Request =>
In the material below, find each line with the word "camera" and list it.
========================================================================
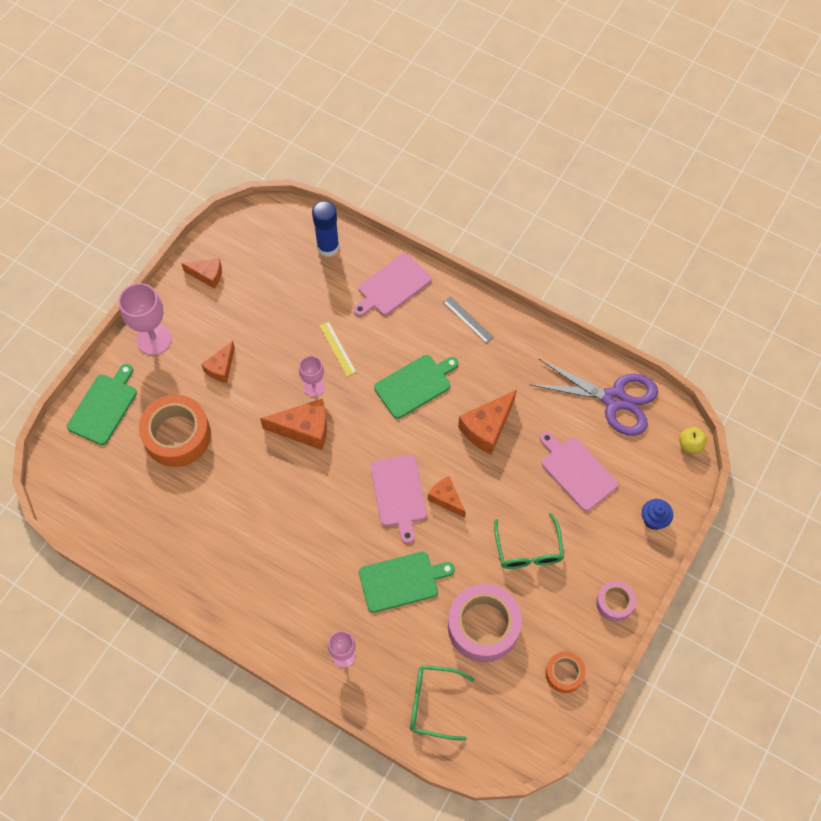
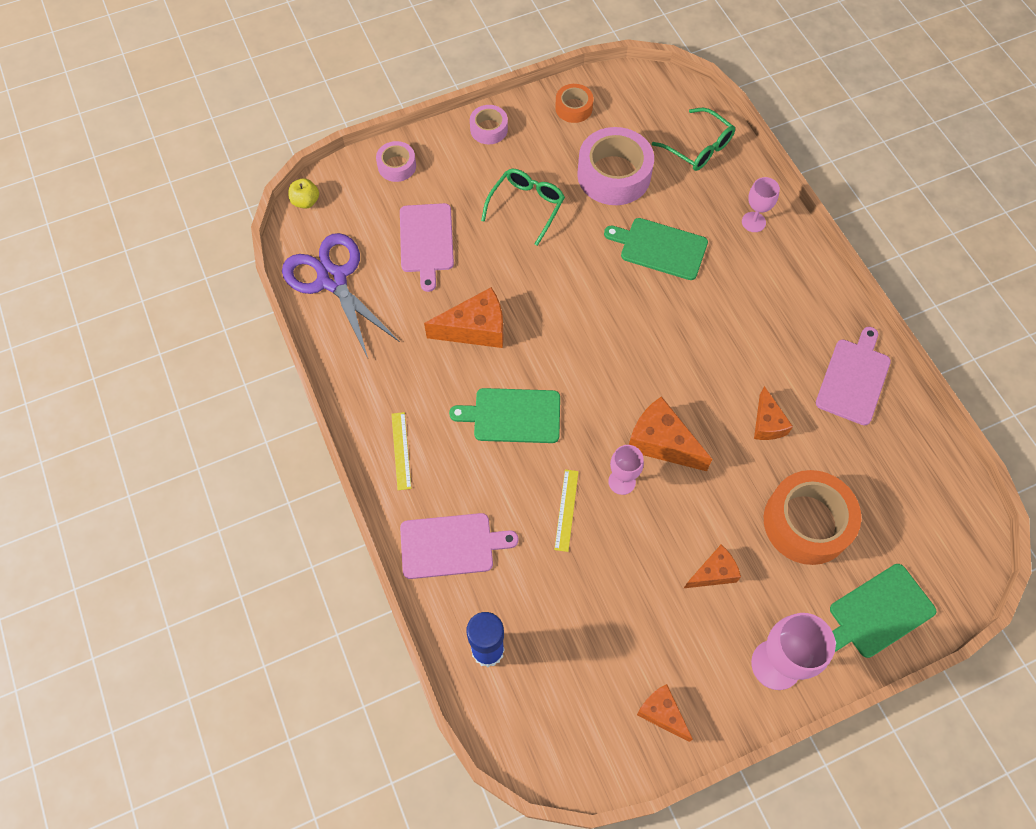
camera: 145 degrees left, 0 degrees up
(398, 494) = (609, 321): pink cutting board -> pink cutting board (854, 378)
(446, 499) = (566, 290): orange cheese -> orange cheese (767, 423)
(468, 319) = (401, 450): grey ruler -> yellow ruler
(654, 519) = (397, 166): blue cupcake -> pink tape

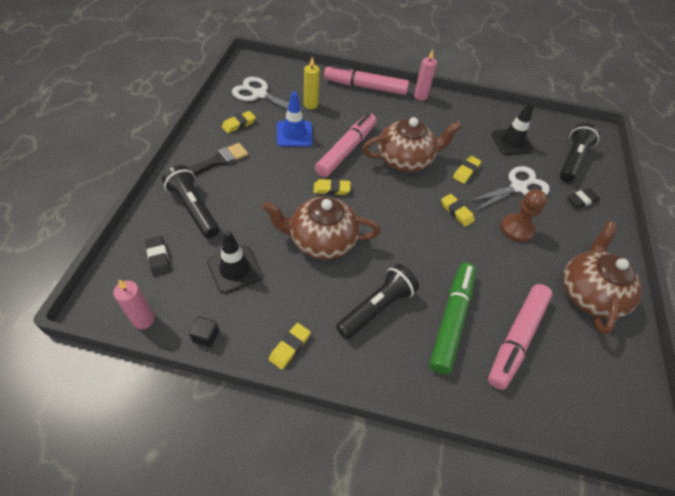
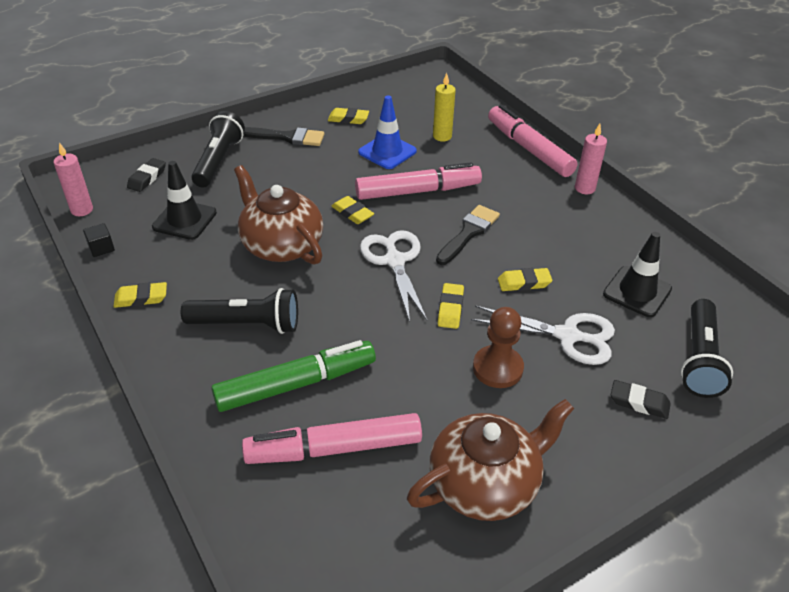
camera: 50 degrees right, 10 degrees down
(259, 94) = (404, 104): white scissors -> white scissors (395, 261)
(405, 160) = (468, 233): brown teapot -> black brush
(572, 160) = (699, 359): black flashlight -> black flashlight turned 120 degrees clockwise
========================================================================
Exercise answer =>
camera: 145 degrees left, 0 degrees up
camera: 50 degrees right, 10 degrees down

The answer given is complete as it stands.